→ GOAL OF THE EXERCISE
Go through the material and set down every line without alteration.

→ MATERIAL FOR THIS TASK
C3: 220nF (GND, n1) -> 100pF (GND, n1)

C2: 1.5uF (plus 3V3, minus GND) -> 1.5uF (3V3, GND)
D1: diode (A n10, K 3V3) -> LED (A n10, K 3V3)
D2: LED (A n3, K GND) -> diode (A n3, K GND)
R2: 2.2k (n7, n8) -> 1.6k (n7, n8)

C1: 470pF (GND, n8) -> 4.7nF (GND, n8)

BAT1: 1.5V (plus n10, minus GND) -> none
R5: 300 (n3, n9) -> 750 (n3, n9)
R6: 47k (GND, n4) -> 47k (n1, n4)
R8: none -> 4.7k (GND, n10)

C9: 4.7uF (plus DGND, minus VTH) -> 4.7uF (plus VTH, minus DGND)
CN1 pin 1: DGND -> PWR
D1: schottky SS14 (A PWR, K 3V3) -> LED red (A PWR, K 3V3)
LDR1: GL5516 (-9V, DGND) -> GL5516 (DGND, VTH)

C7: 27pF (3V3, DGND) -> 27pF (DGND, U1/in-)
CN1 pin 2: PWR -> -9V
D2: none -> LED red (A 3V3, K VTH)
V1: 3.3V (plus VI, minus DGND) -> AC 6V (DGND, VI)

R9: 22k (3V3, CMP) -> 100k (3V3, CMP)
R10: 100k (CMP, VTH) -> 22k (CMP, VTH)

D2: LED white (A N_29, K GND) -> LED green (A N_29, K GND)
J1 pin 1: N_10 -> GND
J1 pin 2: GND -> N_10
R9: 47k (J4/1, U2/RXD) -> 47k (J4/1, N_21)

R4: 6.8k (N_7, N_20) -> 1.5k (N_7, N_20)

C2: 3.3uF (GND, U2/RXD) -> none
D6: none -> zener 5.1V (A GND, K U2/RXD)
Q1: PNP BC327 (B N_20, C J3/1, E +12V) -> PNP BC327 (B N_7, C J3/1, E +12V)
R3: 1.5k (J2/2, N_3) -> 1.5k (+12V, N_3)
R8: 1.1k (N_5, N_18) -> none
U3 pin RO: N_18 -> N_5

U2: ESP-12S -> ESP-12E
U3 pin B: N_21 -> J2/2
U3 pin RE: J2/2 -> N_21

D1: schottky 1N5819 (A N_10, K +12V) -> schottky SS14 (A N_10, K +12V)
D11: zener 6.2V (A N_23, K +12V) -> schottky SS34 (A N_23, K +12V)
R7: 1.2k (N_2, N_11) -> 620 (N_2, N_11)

→ TASK OUTPUT
C3: 220nF (GND, n1) -> 100pF (GND, n1)

C2: 1.5uF (plus 3V3, minus GND) -> 1.5uF (3V3, GND)
D1: diode (A n10, K 3V3) -> LED (A n10, K 3V3)
D2: LED (A n3, K GND) -> diode (A n3, K GND)
R2: 2.2k (n7, n8) -> 1.6k (n7, n8)

C1: 470pF (GND, n8) -> 4.7nF (GND, n8)

BAT1: 1.5V (plus n10, minus GND) -> none
R5: 300 (n3, n9) -> 750 (n3, n9)
R6: 47k (GND, n4) -> 47k (n1, n4)
R8: none -> 4.7k (GND, n10)

C9: 4.7uF (plus DGND, minus VTH) -> 4.7uF (plus VTH, minus DGND)
CN1 pin 1: DGND -> PWR
D1: schottky SS14 (A PWR, K 3V3) -> LED red (A PWR, K 3V3)
LDR1: GL5516 (-9V, DGND) -> GL5516 (DGND, VTH)

C7: 27pF (3V3, DGND) -> 27pF (DGND, U1/in-)
CN1 pin 2: PWR -> -9V
D2: none -> LED red (A 3V3, K VTH)
V1: 3.3V (plus VI, minus DGND) -> AC 6V (DGND, VI)

R9: 22k (3V3, CMP) -> 100k (3V3, CMP)
R10: 100k (CMP, VTH) -> 22k (CMP, VTH)

D2: LED white (A N_29, K GND) -> LED green (A N_29, K GND)
J1 pin 1: N_10 -> GND
J1 pin 2: GND -> N_10
R9: 47k (J4/1, U2/RXD) -> 47k (J4/1, N_21)

R4: 6.8k (N_7, N_20) -> 1.5k (N_7, N_20)

C2: 3.3uF (GND, U2/RXD) -> none
D6: none -> zener 5.1V (A GND, K U2/RXD)
Q1: PNP BC327 (B N_20, C J3/1, E +12V) -> PNP BC327 (B N_7, C J3/1, E +12V)
R3: 1.5k (J2/2, N_3) -> 1.5k (+12V, N_3)
R8: 1.1k (N_5, N_18) -> none
U3 pin RO: N_18 -> N_5

U2: ESP-12S -> ESP-12E
U3 pin B: N_21 -> J2/2
U3 pin RE: J2/2 -> N_21

D1: schottky 1N5819 (A N_10, K +12V) -> schottky SS14 (A N_10, K +12V)
D11: zener 6.2V (A N_23, K +12V) -> schottky SS34 (A N_23, K +12V)
R7: 1.2k (N_2, N_11) -> 620 (N_2, N_11)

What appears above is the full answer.